◆ Available data ◆
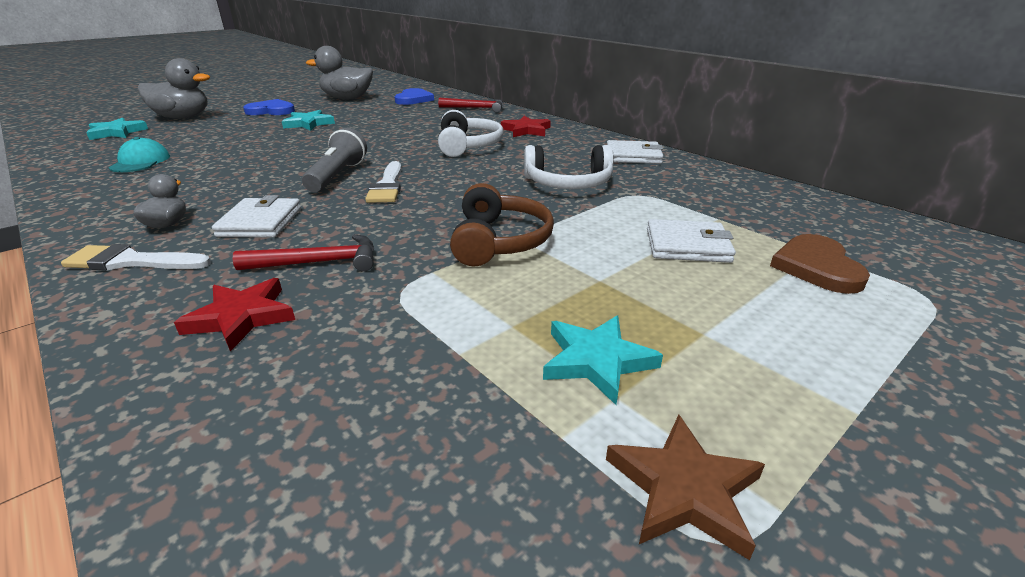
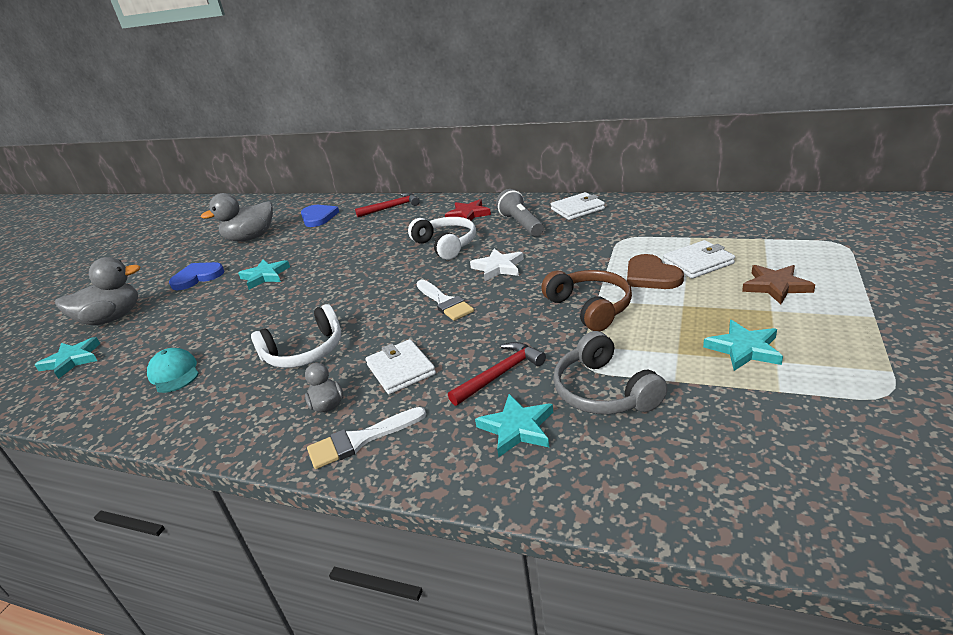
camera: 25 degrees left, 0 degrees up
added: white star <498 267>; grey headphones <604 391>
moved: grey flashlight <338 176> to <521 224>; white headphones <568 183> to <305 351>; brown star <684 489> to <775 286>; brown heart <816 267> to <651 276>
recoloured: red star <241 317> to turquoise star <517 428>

◆ Assigned task ◆
After identifying the lines above that contain "star", copy each one.

◆ Expected answer ◆
added: white star <498 267>; grey headphones <604 391>
moved: grey flashlight <338 176> to <521 224>; white headphones <568 183> to <305 351>; brown star <684 489> to <775 286>; brown heart <816 267> to <651 276>
recoloured: red star <241 317> to turquoise star <517 428>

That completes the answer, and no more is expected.